▶ Task objective: Reproduce all of the lines below without any change, and leave the pictures out.

-.-.-

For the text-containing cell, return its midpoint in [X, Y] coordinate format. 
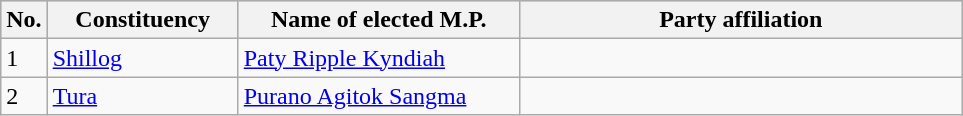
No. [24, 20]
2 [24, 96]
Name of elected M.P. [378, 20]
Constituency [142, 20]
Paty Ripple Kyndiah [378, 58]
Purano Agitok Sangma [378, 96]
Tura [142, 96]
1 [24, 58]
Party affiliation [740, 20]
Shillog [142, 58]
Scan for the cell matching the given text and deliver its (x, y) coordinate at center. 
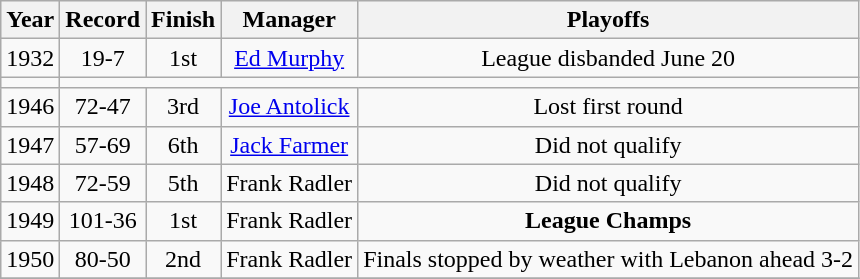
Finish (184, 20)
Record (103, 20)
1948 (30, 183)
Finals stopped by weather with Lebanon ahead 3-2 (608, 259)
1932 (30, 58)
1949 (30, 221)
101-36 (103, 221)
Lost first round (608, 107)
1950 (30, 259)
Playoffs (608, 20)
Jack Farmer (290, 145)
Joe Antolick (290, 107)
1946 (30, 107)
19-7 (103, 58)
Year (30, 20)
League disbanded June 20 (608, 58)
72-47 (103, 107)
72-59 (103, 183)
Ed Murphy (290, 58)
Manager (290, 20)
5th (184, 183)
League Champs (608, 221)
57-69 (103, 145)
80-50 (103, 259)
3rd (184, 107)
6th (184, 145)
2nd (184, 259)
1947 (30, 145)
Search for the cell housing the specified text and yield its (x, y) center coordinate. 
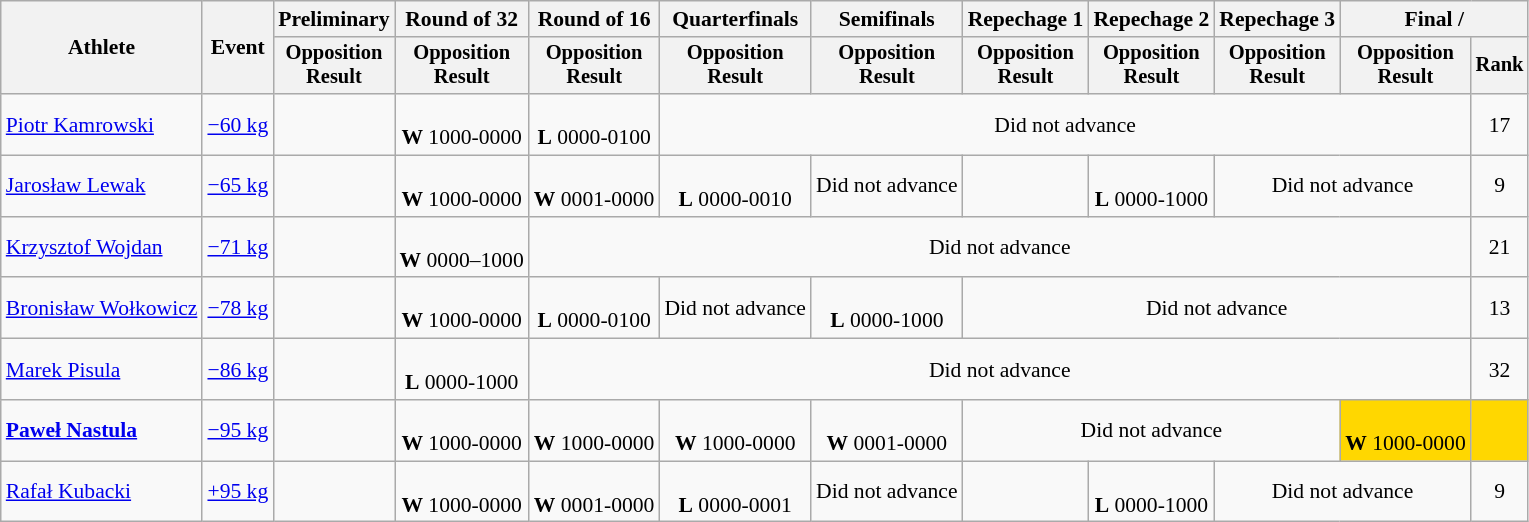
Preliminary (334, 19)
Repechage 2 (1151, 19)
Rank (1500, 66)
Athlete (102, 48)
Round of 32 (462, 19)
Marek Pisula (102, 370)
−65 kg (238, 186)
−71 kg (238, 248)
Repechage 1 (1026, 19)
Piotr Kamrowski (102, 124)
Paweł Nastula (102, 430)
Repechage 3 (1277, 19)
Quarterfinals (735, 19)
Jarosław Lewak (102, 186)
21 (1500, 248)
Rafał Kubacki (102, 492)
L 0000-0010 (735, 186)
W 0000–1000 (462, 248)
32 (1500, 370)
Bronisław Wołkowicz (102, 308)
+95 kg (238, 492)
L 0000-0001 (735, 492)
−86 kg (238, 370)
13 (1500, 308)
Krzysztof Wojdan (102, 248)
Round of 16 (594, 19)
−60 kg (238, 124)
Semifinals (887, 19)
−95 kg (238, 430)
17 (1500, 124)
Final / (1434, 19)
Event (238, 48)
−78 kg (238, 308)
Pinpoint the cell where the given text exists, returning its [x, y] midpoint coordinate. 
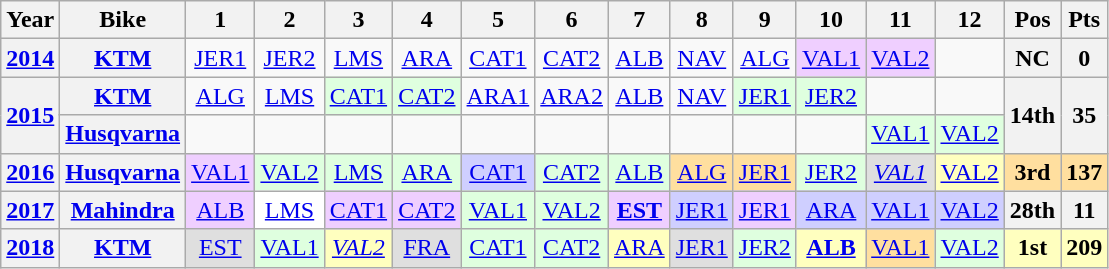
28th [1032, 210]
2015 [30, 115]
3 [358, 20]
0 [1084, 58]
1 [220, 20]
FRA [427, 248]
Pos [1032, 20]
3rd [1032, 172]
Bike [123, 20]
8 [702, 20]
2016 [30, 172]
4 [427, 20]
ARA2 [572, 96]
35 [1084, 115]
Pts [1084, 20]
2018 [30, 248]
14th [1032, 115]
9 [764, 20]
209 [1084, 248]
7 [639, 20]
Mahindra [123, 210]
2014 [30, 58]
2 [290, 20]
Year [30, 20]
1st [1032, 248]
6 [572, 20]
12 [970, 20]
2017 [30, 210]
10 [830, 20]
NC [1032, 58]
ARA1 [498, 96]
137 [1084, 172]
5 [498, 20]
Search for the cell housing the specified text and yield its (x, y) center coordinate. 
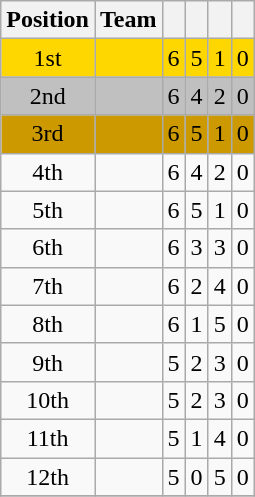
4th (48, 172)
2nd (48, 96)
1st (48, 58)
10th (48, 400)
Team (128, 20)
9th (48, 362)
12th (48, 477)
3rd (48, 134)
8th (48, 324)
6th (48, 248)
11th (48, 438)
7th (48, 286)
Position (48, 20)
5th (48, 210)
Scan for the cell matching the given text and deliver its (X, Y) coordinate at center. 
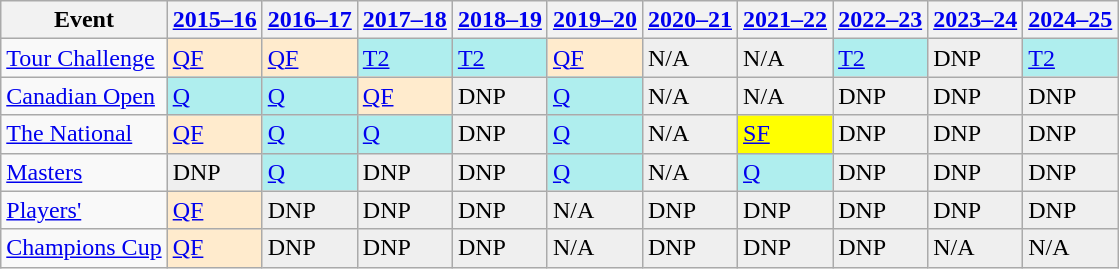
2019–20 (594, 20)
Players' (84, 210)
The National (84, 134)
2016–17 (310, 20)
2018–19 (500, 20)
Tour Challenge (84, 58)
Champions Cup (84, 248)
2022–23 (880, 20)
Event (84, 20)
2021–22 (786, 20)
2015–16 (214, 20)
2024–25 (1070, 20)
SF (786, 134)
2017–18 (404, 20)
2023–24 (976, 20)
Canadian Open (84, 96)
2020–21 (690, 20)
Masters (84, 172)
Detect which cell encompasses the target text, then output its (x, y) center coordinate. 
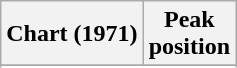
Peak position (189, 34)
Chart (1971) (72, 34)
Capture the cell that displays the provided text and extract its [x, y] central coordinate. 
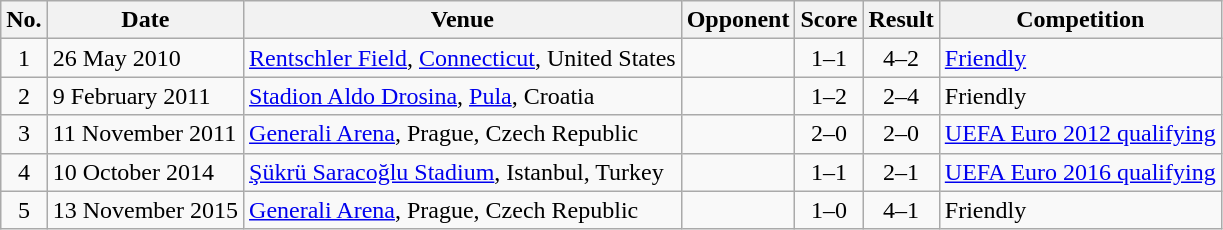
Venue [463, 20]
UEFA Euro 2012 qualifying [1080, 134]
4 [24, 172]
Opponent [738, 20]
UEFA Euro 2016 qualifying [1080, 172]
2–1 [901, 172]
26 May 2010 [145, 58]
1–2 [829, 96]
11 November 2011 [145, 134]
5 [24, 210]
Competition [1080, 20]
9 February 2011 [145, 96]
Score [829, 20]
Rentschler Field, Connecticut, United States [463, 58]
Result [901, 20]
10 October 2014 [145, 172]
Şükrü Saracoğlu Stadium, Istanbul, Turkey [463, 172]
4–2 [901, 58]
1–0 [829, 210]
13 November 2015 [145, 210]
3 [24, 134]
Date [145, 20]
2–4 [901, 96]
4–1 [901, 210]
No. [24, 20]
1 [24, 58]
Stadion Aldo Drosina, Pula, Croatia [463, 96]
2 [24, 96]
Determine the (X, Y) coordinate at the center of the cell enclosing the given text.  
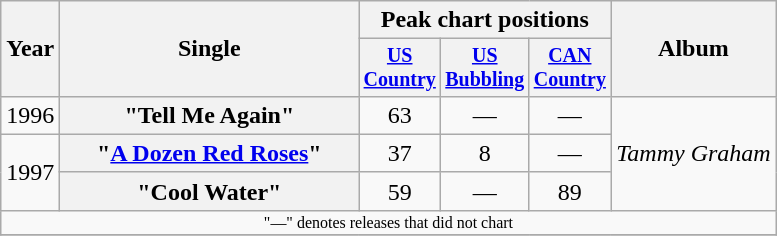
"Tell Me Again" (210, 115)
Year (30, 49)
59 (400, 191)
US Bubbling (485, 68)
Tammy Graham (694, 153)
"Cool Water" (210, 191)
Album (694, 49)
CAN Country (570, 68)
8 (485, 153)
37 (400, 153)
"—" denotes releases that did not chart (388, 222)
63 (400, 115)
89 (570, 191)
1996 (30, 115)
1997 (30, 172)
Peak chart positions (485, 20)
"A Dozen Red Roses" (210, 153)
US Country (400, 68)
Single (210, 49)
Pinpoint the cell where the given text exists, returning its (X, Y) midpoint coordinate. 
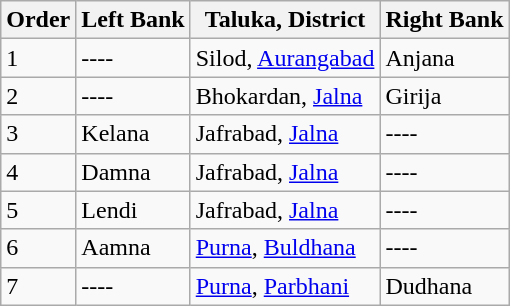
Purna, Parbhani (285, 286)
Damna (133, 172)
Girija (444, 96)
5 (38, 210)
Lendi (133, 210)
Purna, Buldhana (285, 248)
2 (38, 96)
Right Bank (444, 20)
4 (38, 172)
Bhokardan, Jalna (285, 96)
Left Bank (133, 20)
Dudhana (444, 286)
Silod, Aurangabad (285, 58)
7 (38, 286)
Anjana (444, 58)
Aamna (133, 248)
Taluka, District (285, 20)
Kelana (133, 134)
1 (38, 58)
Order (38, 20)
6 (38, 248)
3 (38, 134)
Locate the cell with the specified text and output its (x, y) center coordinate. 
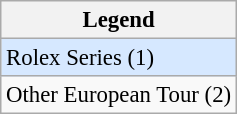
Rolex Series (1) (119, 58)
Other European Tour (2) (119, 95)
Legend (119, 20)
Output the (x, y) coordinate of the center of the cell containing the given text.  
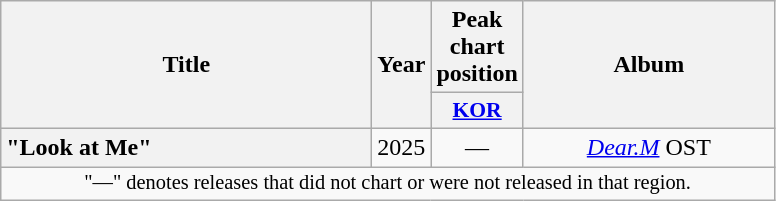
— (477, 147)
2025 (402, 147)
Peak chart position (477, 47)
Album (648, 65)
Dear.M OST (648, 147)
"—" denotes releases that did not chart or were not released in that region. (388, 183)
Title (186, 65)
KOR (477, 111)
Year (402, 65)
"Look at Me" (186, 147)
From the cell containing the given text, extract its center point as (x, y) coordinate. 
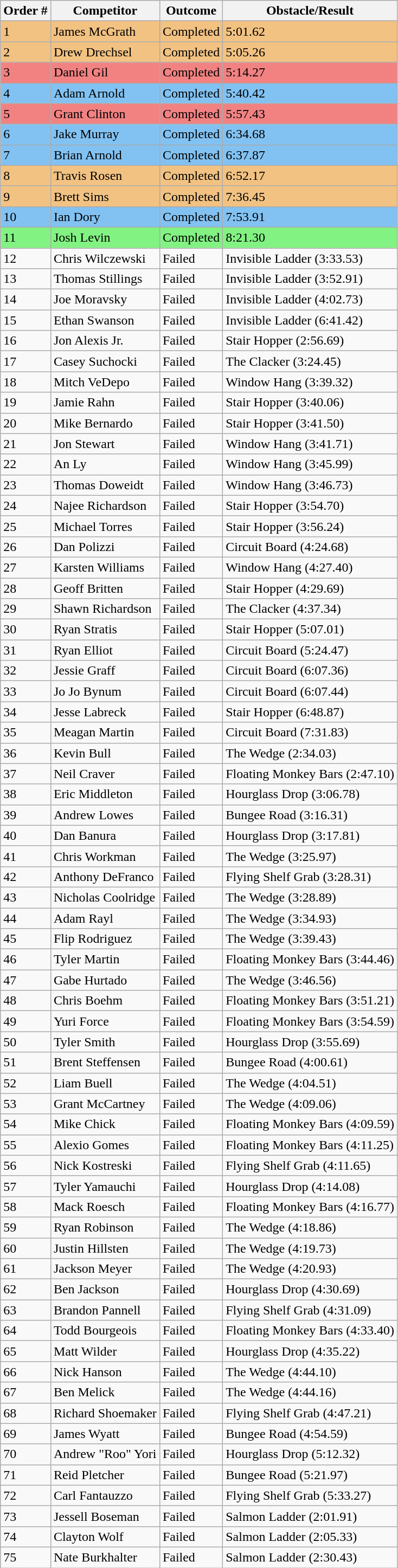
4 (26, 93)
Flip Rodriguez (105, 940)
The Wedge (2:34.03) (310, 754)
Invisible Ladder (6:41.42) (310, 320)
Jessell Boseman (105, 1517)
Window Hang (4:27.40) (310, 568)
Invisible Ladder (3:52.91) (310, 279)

-.-.-

▶ Response to the exercise:
For the text-containing cell, return its midpoint in [X, Y] coordinate format. 
No. [24, 20]
2 [24, 96]
Name of elected M.P. [378, 20]
Constituency [142, 20]
Paty Ripple Kyndiah [378, 58]
Purano Agitok Sangma [378, 96]
Tura [142, 96]
1 [24, 58]
Party affiliation [740, 20]
Shillog [142, 58]
Scan for the cell matching the given text and deliver its (x, y) coordinate at center. 
Finish (184, 20)
Record (103, 20)
1948 (30, 183)
Finals stopped by weather with Lebanon ahead 3-2 (608, 259)
1932 (30, 58)
1949 (30, 221)
101-36 (103, 221)
Lost first round (608, 107)
1950 (30, 259)
Playoffs (608, 20)
Jack Farmer (290, 145)
Joe Antolick (290, 107)
1946 (30, 107)
19-7 (103, 58)
Year (30, 20)
League disbanded June 20 (608, 58)
72-47 (103, 107)
72-59 (103, 183)
Ed Murphy (290, 58)
Manager (290, 20)
5th (184, 183)
League Champs (608, 221)
57-69 (103, 145)
80-50 (103, 259)
3rd (184, 107)
6th (184, 145)
2nd (184, 259)
1947 (30, 145)
Search for the cell housing the specified text and yield its (x, y) center coordinate. 
Preliminary (334, 19)
Repechage 2 (1151, 19)
Rank (1500, 66)
Athlete (102, 48)
Round of 32 (462, 19)
Marek Pisula (102, 370)
−65 kg (238, 186)
−71 kg (238, 248)
Repechage 1 (1026, 19)
Piotr Kamrowski (102, 124)
Paweł Nastula (102, 430)
Repechage 3 (1277, 19)
Quarterfinals (735, 19)
Jarosław Lewak (102, 186)
21 (1500, 248)
Rafał Kubacki (102, 492)
L 0000-0010 (735, 186)
W 0000–1000 (462, 248)
32 (1500, 370)
Bronisław Wołkowicz (102, 308)
+95 kg (238, 492)
L 0000-0001 (735, 492)
−86 kg (238, 370)
13 (1500, 308)
Krzysztof Wojdan (102, 248)
Round of 16 (594, 19)
−60 kg (238, 124)
Semifinals (887, 19)
−95 kg (238, 430)
17 (1500, 124)
Final / (1434, 19)
Event (238, 48)
−78 kg (238, 308)
Pinpoint the cell where the given text exists, returning its [x, y] midpoint coordinate. 
28th [1032, 210]
2015 [30, 115]
3 [358, 20]
0 [1084, 58]
1 [220, 20]
FRA [427, 248]
Pos [1032, 20]
3rd [1032, 172]
Bike [123, 20]
8 [702, 20]
2016 [30, 172]
4 [427, 20]
ARA2 [572, 96]
35 [1084, 115]
Pts [1084, 20]
2018 [30, 248]
14th [1032, 115]
9 [764, 20]
209 [1084, 248]
7 [639, 20]
Mahindra [123, 210]
2014 [30, 58]
2 [290, 20]
Year [30, 20]
1st [1032, 248]
6 [572, 20]
12 [970, 20]
2017 [30, 210]
10 [830, 20]
NC [1032, 58]
ARA1 [498, 96]
137 [1084, 172]
5 [498, 20]
Search for the cell housing the specified text and yield its (x, y) center coordinate. 
4th (48, 172)
2nd (48, 96)
1st (48, 58)
10th (48, 400)
Team (128, 20)
9th (48, 362)
12th (48, 477)
3rd (48, 134)
8th (48, 324)
6th (48, 248)
11th (48, 438)
7th (48, 286)
Position (48, 20)
5th (48, 210)
Scan for the cell matching the given text and deliver its (X, Y) coordinate at center. 
2019–20 (594, 20)
Players' (84, 210)
The National (84, 134)
2016–17 (310, 20)
2018–19 (500, 20)
Tour Challenge (84, 58)
Champions Cup (84, 248)
2022–23 (880, 20)
Event (84, 20)
2021–22 (786, 20)
2015–16 (214, 20)
2024–25 (1070, 20)
SF (786, 134)
2017–18 (404, 20)
2023–24 (976, 20)
Canadian Open (84, 96)
2020–21 (690, 20)
Masters (84, 172)
Detect which cell encompasses the target text, then output its (x, y) center coordinate. 
Peak position (189, 34)
Chart (1971) (72, 34)
Capture the cell that displays the provided text and extract its [x, y] central coordinate. 
Venue [463, 20]
UEFA Euro 2012 qualifying [1080, 134]
4 [24, 172]
Opponent [738, 20]
UEFA Euro 2016 qualifying [1080, 172]
2–1 [901, 172]
26 May 2010 [145, 58]
1–2 [829, 96]
11 November 2011 [145, 134]
5 [24, 210]
Competition [1080, 20]
9 February 2011 [145, 96]
Score [829, 20]
Rentschler Field, Connecticut, United States [463, 58]
Result [901, 20]
10 October 2014 [145, 172]
Şükrü Saracoğlu Stadium, Istanbul, Turkey [463, 172]
4–2 [901, 58]
1–0 [829, 210]
13 November 2015 [145, 210]
3 [24, 134]
Date [145, 20]
2–4 [901, 96]
4–1 [901, 210]
No. [24, 20]
1 [24, 58]
Stadion Aldo Drosina, Pula, Croatia [463, 96]
2 [24, 96]
Determine the (X, Y) coordinate at the center of the cell enclosing the given text.  
"Tell Me Again" (210, 115)
Year (30, 49)
59 (400, 191)
US Bubbling (485, 68)
Tammy Graham (694, 153)
"Cool Water" (210, 191)
Album (694, 49)
CAN Country (570, 68)
8 (485, 153)
37 (400, 153)
"—" denotes releases that did not chart (388, 222)
63 (400, 115)
89 (570, 191)
1996 (30, 115)
1997 (30, 172)
Peak chart positions (485, 20)
"A Dozen Red Roses" (210, 153)
US Country (400, 68)
Single (210, 49)
Pinpoint the cell where the given text exists, returning its (X, Y) midpoint coordinate. 
Purna, Parbhani (285, 286)
Damna (133, 172)
Girija (444, 96)
5 (38, 210)
Lendi (133, 210)
Purna, Buldhana (285, 248)
2 (38, 96)
Right Bank (444, 20)
4 (38, 172)
Bhokardan, Jalna (285, 96)
Left Bank (133, 20)
Dudhana (444, 286)
Silod, Aurangabad (285, 58)
7 (38, 286)
Anjana (444, 58)
Aamna (133, 248)
Taluka, District (285, 20)
Kelana (133, 134)
1 (38, 58)
Order (38, 20)
6 (38, 248)
3 (38, 134)
Locate the cell with the specified text and output its (x, y) center coordinate. 
Rolex Series (1) (119, 58)
Other European Tour (2) (119, 95)
Legend (119, 20)
Output the (x, y) coordinate of the center of the cell containing the given text.  
— (477, 147)
2025 (402, 147)
Peak chart position (477, 47)
Album (648, 65)
Dear.M OST (648, 147)
"—" denotes releases that did not chart or were not released in that region. (388, 183)
Title (186, 65)
KOR (477, 111)
Year (402, 65)
"Look at Me" (186, 147)
From the cell containing the given text, extract its center point as (x, y) coordinate. 
4 (26, 93)
Flip Rodriguez (105, 940)
The Wedge (2:34.03) (310, 754)
Invisible Ladder (6:41.42) (310, 320)
Jessell Boseman (105, 1517)
Window Hang (4:27.40) (310, 568)
Invisible Ladder (3:52.91) (310, 279)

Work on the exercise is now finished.